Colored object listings

▽

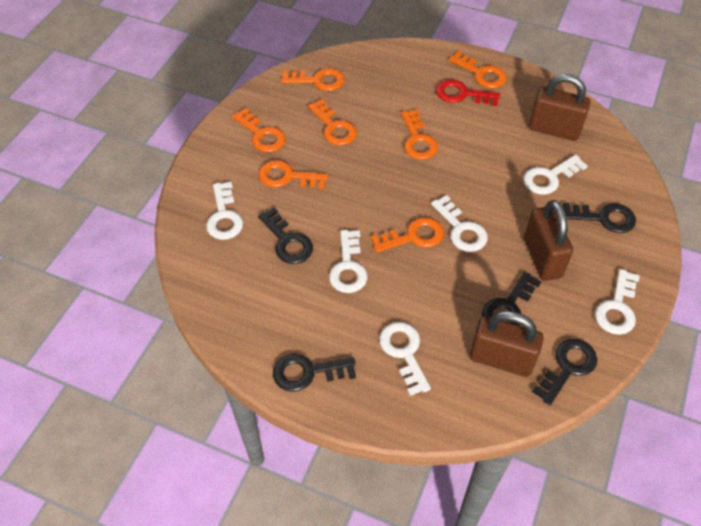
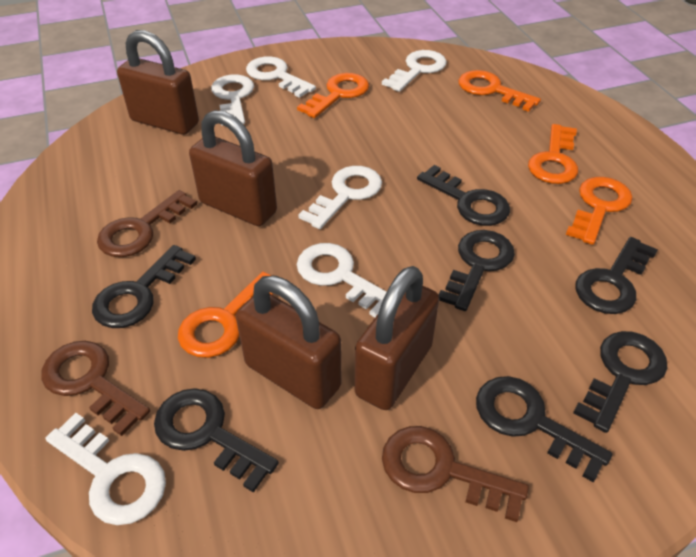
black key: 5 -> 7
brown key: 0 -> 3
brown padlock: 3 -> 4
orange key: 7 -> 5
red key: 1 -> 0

△

Exercise requirements
Without copying the pictures, transcribe the entries exactly.

Expected answer
black key: 5 -> 7
brown key: 0 -> 3
brown padlock: 3 -> 4
orange key: 7 -> 5
red key: 1 -> 0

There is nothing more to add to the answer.